◆ **Scene difference descriptions**:
··········
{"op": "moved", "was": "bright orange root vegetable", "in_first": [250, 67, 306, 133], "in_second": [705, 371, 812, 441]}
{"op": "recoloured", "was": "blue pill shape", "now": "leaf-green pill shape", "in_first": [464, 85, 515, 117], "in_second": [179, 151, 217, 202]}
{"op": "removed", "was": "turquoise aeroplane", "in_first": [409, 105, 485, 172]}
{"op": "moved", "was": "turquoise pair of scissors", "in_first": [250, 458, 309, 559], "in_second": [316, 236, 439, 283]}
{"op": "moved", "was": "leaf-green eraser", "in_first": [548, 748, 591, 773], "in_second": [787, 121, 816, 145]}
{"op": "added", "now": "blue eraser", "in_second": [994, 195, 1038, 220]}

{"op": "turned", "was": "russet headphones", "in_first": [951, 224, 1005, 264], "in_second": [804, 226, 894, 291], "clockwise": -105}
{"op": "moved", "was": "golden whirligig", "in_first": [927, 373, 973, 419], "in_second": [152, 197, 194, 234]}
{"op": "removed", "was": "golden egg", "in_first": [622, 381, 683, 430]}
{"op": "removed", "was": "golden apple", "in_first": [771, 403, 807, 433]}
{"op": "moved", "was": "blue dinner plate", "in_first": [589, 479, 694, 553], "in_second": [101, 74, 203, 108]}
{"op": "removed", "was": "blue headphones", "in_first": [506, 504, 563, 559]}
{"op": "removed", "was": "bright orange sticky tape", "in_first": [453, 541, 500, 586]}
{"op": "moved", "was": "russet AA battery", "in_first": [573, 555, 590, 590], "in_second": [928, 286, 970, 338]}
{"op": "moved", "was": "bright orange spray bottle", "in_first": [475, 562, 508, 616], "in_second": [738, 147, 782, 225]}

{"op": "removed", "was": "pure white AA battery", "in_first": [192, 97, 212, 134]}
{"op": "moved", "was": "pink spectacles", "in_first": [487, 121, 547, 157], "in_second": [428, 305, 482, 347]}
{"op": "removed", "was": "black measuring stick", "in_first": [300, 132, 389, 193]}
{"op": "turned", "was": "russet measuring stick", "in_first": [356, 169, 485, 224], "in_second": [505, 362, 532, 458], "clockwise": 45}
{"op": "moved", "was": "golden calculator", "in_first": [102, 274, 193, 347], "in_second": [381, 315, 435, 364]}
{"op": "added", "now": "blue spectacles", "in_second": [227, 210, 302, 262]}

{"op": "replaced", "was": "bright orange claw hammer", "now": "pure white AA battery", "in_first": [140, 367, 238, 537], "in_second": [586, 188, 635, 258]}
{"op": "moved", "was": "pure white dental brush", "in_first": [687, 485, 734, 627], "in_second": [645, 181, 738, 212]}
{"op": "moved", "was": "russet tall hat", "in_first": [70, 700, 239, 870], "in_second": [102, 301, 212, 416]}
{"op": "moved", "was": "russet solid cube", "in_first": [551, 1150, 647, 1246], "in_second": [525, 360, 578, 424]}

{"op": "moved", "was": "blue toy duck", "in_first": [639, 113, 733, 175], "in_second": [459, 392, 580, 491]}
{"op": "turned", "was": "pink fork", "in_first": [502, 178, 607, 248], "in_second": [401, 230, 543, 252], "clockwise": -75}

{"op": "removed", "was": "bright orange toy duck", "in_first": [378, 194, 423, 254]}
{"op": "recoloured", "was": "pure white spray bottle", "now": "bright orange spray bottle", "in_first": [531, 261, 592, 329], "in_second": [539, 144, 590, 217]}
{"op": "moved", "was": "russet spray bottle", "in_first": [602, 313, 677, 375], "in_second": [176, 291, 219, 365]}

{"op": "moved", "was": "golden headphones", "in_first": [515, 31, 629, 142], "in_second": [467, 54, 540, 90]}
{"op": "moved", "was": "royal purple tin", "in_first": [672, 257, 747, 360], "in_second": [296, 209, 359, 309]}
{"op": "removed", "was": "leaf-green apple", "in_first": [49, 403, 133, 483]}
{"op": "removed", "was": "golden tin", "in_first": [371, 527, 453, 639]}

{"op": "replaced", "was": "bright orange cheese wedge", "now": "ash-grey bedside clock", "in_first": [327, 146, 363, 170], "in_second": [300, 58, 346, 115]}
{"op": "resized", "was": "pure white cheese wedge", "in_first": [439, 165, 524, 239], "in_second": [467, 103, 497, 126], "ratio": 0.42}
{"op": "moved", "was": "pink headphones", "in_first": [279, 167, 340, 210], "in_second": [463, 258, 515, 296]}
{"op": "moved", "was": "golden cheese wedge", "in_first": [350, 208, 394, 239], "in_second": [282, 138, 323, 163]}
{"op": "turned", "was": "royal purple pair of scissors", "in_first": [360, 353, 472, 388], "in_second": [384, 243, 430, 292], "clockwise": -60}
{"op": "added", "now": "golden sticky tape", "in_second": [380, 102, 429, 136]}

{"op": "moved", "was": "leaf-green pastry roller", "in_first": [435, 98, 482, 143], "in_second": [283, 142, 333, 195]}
··········
◆ **PROMPT**:
A single number is the whole answer: please count how many lines of the records above include the string "turquoise".

◆ **EXPECTED ANSWER**:
2